__Extracted material__:
»»

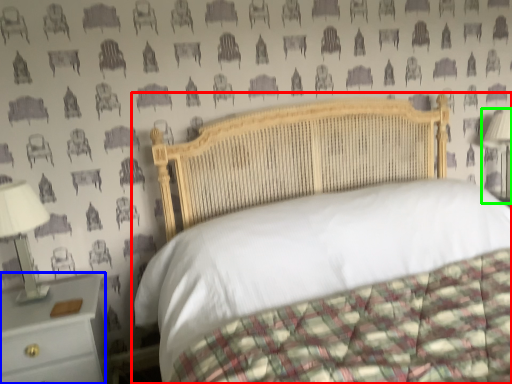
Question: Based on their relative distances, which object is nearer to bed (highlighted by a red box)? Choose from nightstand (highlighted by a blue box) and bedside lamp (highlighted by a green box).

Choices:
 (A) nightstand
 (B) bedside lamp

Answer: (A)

««
»»

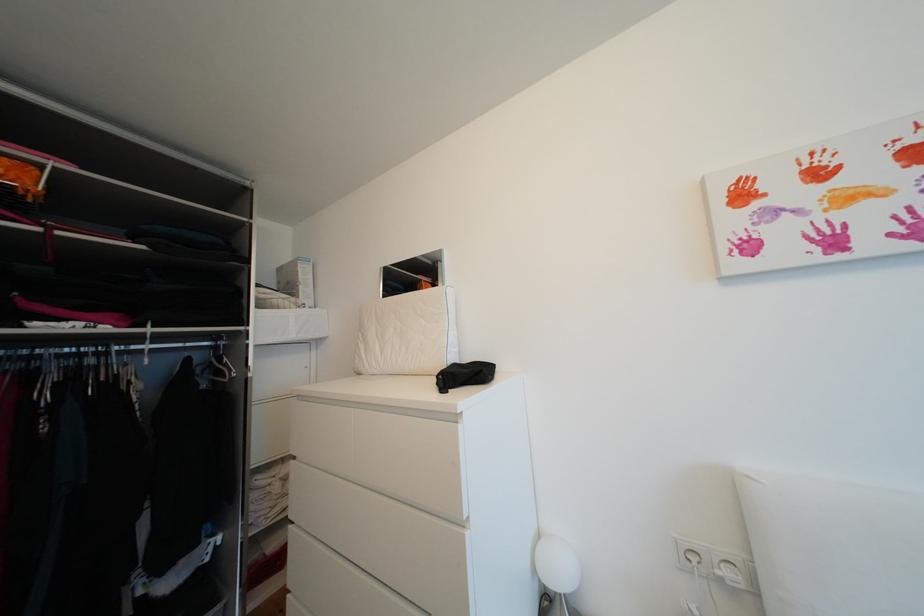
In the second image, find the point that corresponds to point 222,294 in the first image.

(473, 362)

««

__Given instruction__: Gather every line from the rows above that contains the string "nightstand", and copy each line in the order it appears.

__Correct result__:
Question: Based on their relative distances, which object is nearer to bed (highlighted by a red box)? Choose from nightstand (highlighted by a blue box) and bedside lamp (highlighted by a green box).
 (A) nightstand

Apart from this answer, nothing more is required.